**WORK REQUEST:**
Omitting every picture, output the records below exactly, please.

=-=-=-=-=

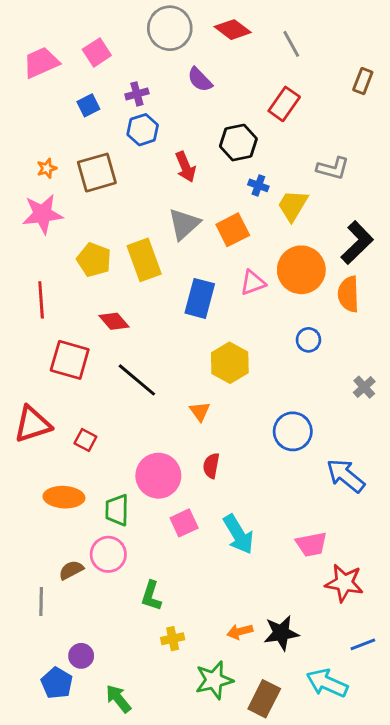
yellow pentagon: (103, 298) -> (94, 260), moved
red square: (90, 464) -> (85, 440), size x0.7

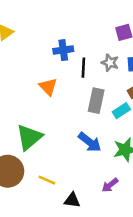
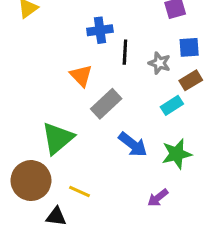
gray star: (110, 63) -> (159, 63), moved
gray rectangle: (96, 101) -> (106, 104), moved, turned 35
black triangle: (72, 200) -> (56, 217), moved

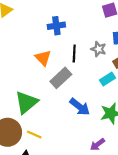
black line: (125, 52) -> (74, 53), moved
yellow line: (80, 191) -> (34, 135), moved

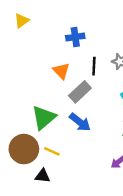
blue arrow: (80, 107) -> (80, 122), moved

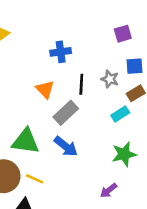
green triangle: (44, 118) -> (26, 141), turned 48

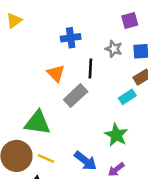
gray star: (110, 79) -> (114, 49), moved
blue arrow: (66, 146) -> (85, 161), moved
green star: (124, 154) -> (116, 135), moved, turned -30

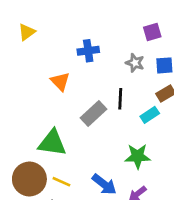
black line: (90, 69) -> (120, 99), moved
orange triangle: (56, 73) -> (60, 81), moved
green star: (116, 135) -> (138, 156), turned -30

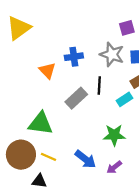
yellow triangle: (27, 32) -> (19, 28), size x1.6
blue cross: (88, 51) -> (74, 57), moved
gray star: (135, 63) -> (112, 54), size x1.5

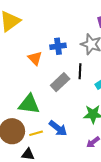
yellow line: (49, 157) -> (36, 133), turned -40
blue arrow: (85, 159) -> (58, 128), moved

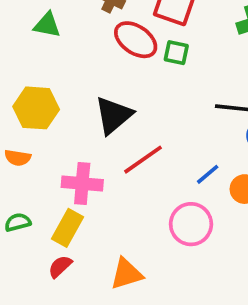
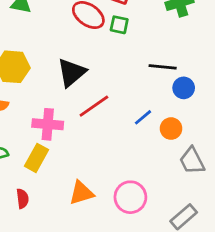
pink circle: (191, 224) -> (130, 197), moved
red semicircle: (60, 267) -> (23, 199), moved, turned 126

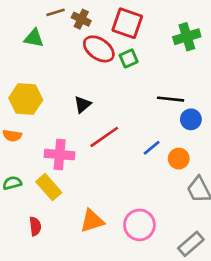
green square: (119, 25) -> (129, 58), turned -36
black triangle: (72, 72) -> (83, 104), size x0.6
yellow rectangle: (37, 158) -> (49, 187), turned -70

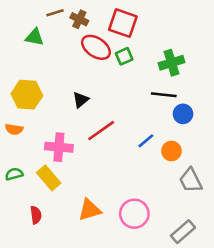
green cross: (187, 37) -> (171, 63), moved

=-=-=-=-=

**WRITTEN ANSWER:**
yellow pentagon: (103, 298) -> (94, 260), moved
red square: (90, 464) -> (85, 440), size x0.7

gray star: (110, 63) -> (159, 63), moved
gray rectangle: (96, 101) -> (106, 104), moved, turned 35
black triangle: (72, 200) -> (56, 217), moved

black line: (125, 52) -> (74, 53), moved
yellow line: (80, 191) -> (34, 135), moved

blue arrow: (80, 107) -> (80, 122), moved

green triangle: (44, 118) -> (26, 141), turned 48

gray star: (110, 79) -> (114, 49), moved
blue arrow: (66, 146) -> (85, 161), moved
green star: (124, 154) -> (116, 135), moved, turned -30

black line: (90, 69) -> (120, 99), moved
orange triangle: (56, 73) -> (60, 81), moved
green star: (116, 135) -> (138, 156), turned -30

yellow triangle: (27, 32) -> (19, 28), size x1.6
blue cross: (88, 51) -> (74, 57), moved
gray star: (135, 63) -> (112, 54), size x1.5

yellow line: (49, 157) -> (36, 133), turned -40
blue arrow: (85, 159) -> (58, 128), moved

pink circle: (191, 224) -> (130, 197), moved
red semicircle: (60, 267) -> (23, 199), moved, turned 126

green square: (119, 25) -> (129, 58), turned -36
black triangle: (72, 72) -> (83, 104), size x0.6
yellow rectangle: (37, 158) -> (49, 187), turned -70

green cross: (187, 37) -> (171, 63), moved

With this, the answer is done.